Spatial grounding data
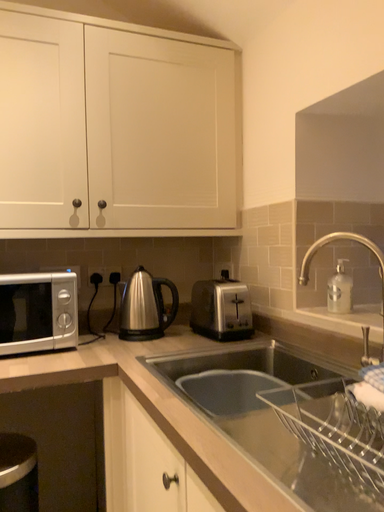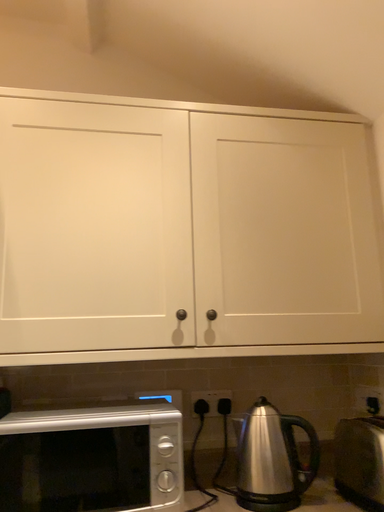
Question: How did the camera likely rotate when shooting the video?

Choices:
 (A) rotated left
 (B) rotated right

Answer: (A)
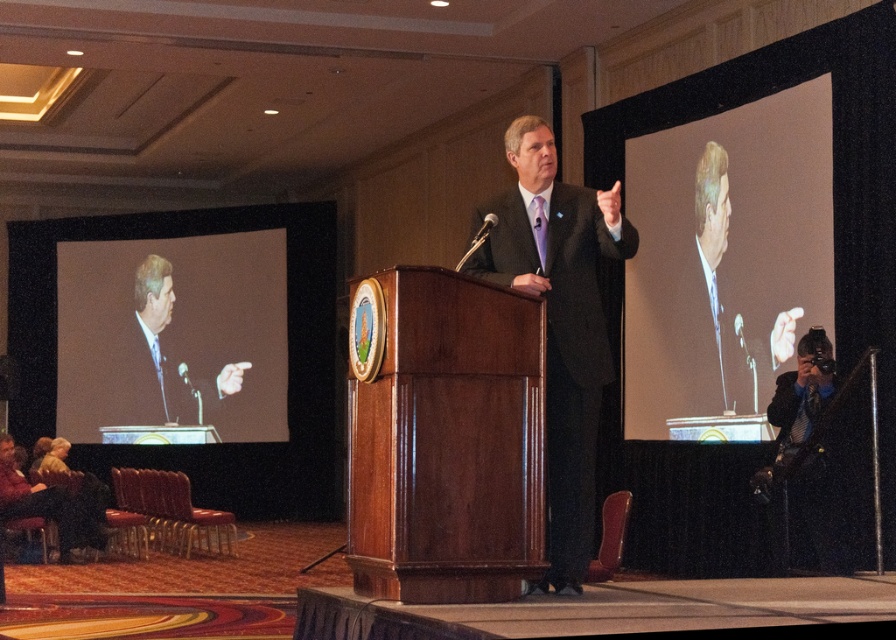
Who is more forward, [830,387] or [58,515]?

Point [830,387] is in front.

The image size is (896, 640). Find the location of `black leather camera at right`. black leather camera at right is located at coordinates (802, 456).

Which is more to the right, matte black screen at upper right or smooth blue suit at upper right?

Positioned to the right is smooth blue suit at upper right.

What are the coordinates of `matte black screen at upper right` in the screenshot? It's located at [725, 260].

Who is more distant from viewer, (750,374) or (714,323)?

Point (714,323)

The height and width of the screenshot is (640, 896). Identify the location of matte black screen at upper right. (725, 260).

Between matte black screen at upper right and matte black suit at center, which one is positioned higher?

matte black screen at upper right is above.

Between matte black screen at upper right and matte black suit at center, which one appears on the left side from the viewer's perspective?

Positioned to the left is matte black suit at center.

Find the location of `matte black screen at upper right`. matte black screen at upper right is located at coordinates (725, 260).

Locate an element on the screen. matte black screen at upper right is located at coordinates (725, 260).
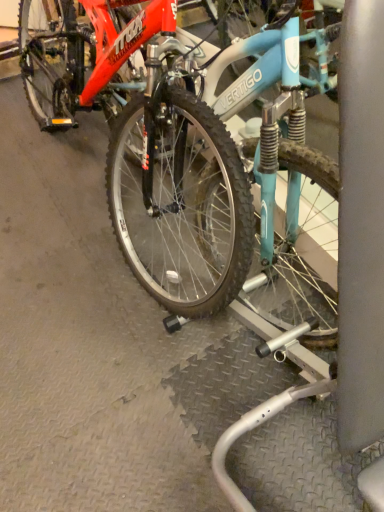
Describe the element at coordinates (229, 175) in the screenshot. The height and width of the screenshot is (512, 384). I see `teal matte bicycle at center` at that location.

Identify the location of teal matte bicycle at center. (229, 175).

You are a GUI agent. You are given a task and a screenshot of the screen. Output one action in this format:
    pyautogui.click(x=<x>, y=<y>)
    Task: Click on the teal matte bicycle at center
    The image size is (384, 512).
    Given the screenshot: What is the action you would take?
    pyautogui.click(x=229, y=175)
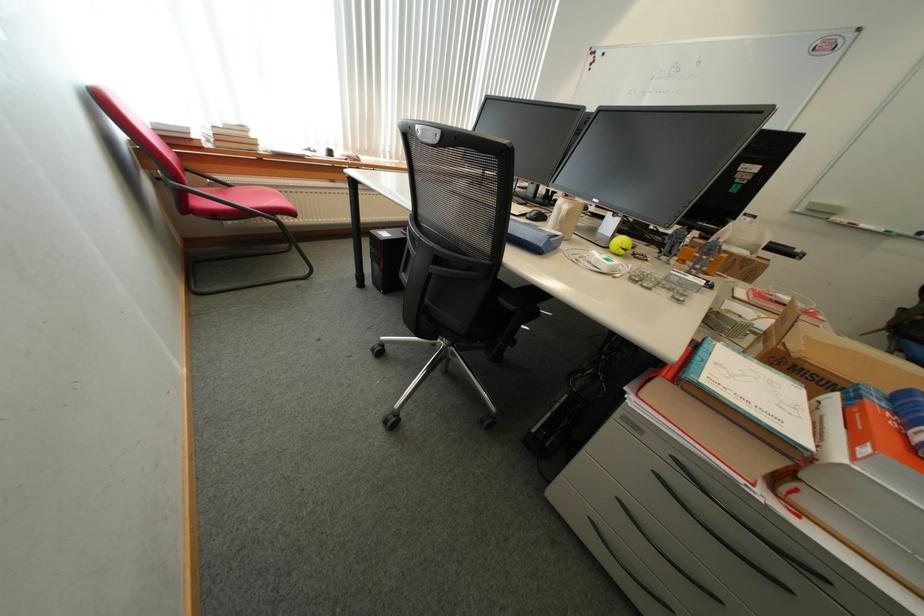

• About this task:
Retype every one of the entries above verbatim, omitting the pictures from your output.

• Written answer:
Question: How did the camera likely rotate when shooting the video?

Choices:
 (A) rotated left
 (B) rotated right

Answer: (A)
Who is more forward, [830,387] or [58,515]?

Point [830,387] is in front.

The image size is (896, 640). Find the location of `black leather camera at right`. black leather camera at right is located at coordinates (802, 456).

Which is more to the right, matte black screen at upper right or smooth blue suit at upper right?

Positioned to the right is smooth blue suit at upper right.

What are the coordinates of `matte black screen at upper right` in the screenshot? It's located at [725, 260].

Who is more distant from viewer, (750,374) or (714,323)?

Point (714,323)

The height and width of the screenshot is (640, 896). Identify the location of matte black screen at upper right. (725, 260).

Between matte black screen at upper right and matte black suit at center, which one is positioned higher?

matte black screen at upper right is above.

Between matte black screen at upper right and matte black suit at center, which one appears on the left side from the viewer's perspective?

Positioned to the left is matte black suit at center.

Find the location of `matte black screen at upper right`. matte black screen at upper right is located at coordinates (725, 260).

Locate an element on the screen. matte black screen at upper right is located at coordinates (725, 260).
Describe the element at coordinates (229, 175) in the screenshot. The height and width of the screenshot is (512, 384). I see `teal matte bicycle at center` at that location.

Identify the location of teal matte bicycle at center. (229, 175).

You are a GUI agent. You are given a task and a screenshot of the screen. Output one action in this format:
    pyautogui.click(x=<x>, y=<y>)
    Task: Click on the teal matte bicycle at center
    The image size is (384, 512).
    Given the screenshot: What is the action you would take?
    pyautogui.click(x=229, y=175)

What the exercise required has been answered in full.